== What to do ==
Reproduce the lines of the material, starting with the line containing "Lena: 10:07 -> none" and ending with the final line of the material, both included. Leave the pictures out.

== Rows ==
::::::

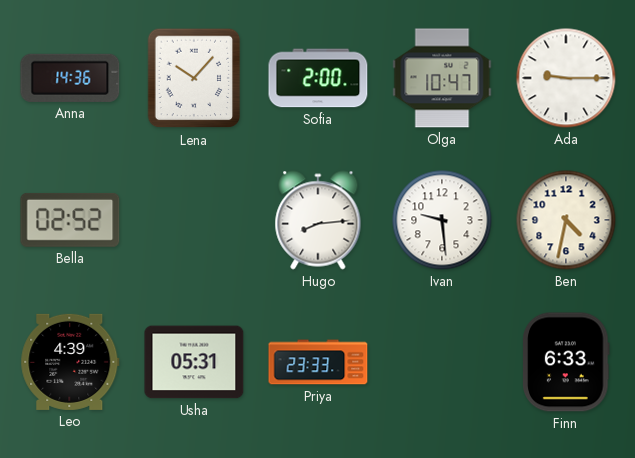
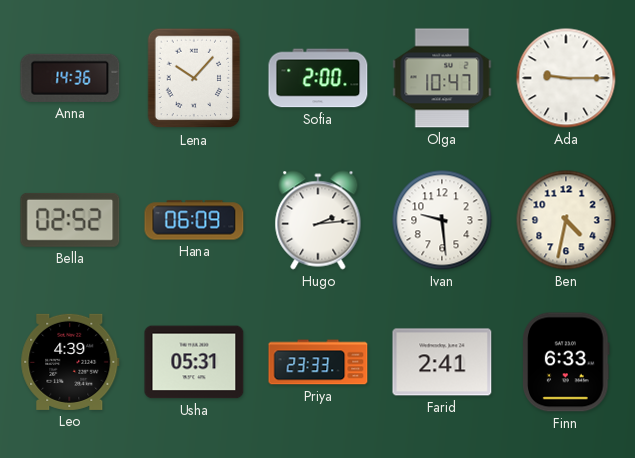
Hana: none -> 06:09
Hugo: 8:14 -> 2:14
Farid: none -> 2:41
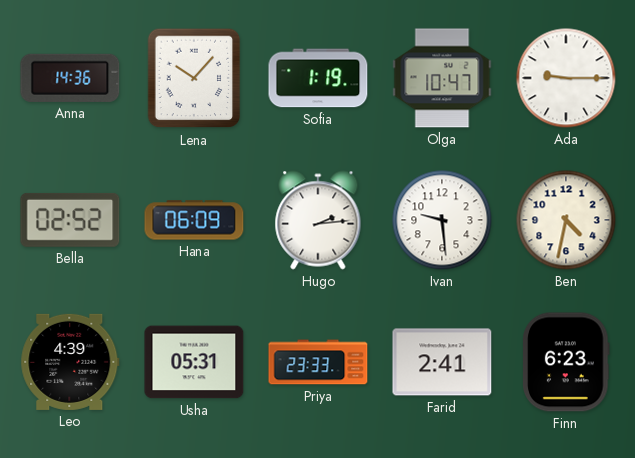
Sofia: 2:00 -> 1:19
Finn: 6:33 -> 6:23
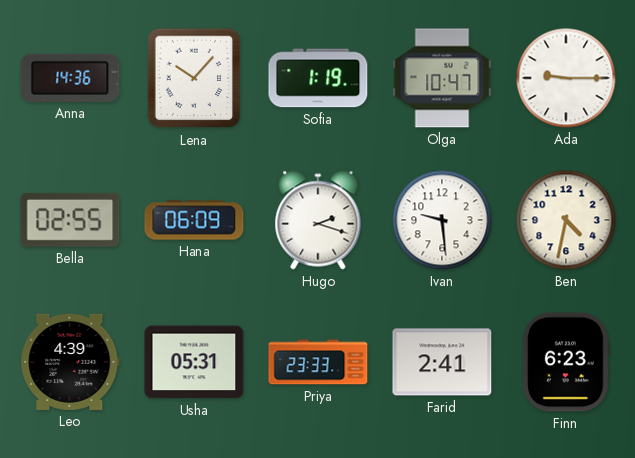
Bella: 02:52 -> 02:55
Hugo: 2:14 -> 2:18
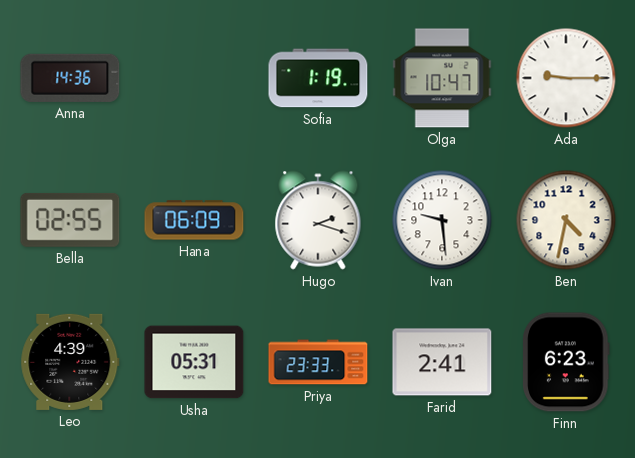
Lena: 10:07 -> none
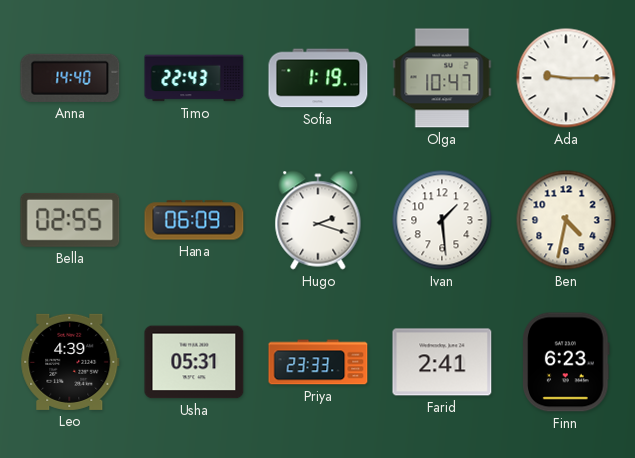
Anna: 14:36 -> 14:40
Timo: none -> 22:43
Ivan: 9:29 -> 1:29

::::::

== Result ==
Lena: 10:07 -> none
Anna: 14:36 -> 14:40
Timo: none -> 22:43
Ivan: 9:29 -> 1:29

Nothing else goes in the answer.